> [TASK TO COMPLETE]:
Write out every line of the records below with no changes, and leave the pictures out.

> [ENTRIES PROVIDED]:
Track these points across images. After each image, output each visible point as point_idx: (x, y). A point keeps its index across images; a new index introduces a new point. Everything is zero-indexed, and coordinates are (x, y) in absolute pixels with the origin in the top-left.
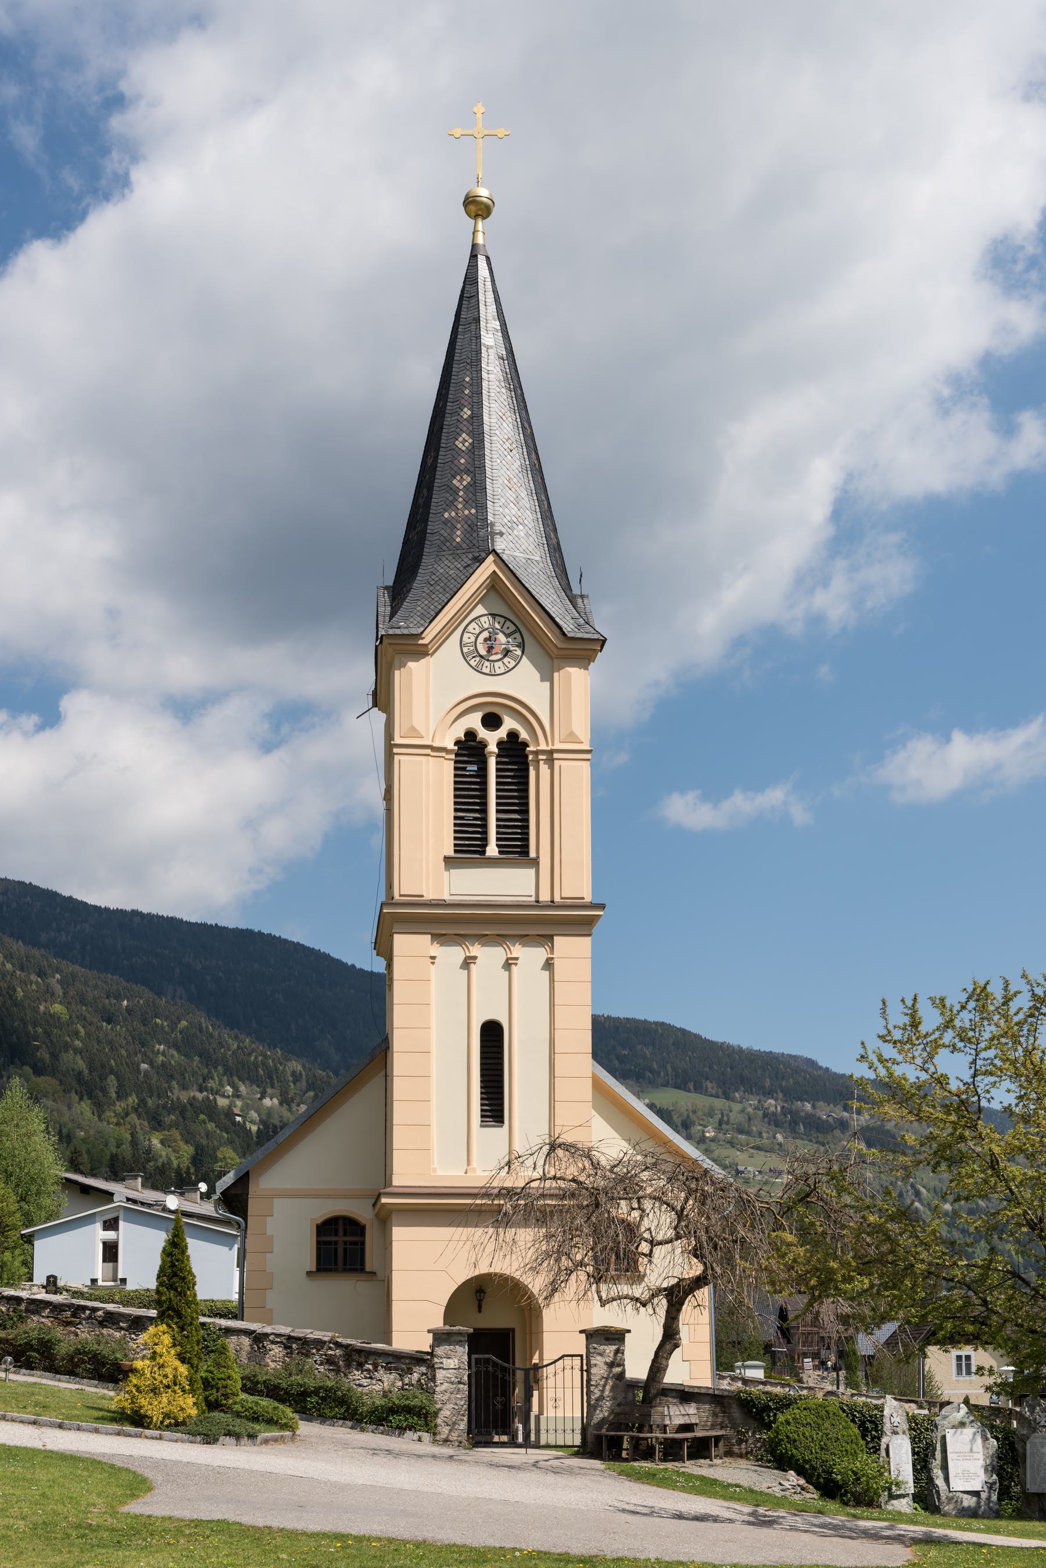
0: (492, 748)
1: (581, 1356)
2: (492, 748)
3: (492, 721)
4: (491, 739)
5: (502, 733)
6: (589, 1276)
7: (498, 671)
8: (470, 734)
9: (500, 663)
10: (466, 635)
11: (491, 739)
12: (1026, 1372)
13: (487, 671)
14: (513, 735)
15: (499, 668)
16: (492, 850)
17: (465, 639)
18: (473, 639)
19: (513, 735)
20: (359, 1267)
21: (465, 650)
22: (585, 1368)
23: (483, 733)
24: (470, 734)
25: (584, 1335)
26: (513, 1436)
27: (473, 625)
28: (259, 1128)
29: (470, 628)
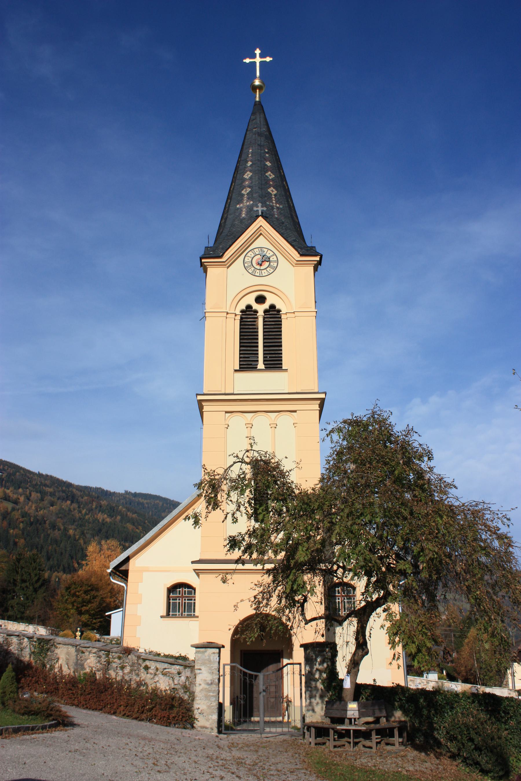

> [SOLVED PROBLEM]:
Track these points across images. After each image, output each visible point as point_idx: (x, y). A point keeps its index across images; a new index introduces a new point. Everything is zero-indexed, and coordinates are (x, y) in absolute pixels with the origin in the top-left.
0: (492, 748)
1: (581, 1356)
2: (492, 748)
3: (492, 721)
4: (491, 739)
5: (502, 733)
6: (589, 1276)
7: (498, 671)
8: (470, 734)
9: (500, 663)
10: (466, 635)
11: (491, 739)
12: (1026, 1372)
13: (487, 671)
14: (513, 735)
15: (499, 668)
16: (492, 850)
17: (465, 639)
18: (473, 639)
19: (513, 735)
20: (359, 1267)
21: (465, 650)
22: (585, 1368)
23: (483, 733)
24: (470, 734)
25: (584, 1335)
26: (513, 1436)
27: (473, 625)
28: (259, 1128)
29: (470, 628)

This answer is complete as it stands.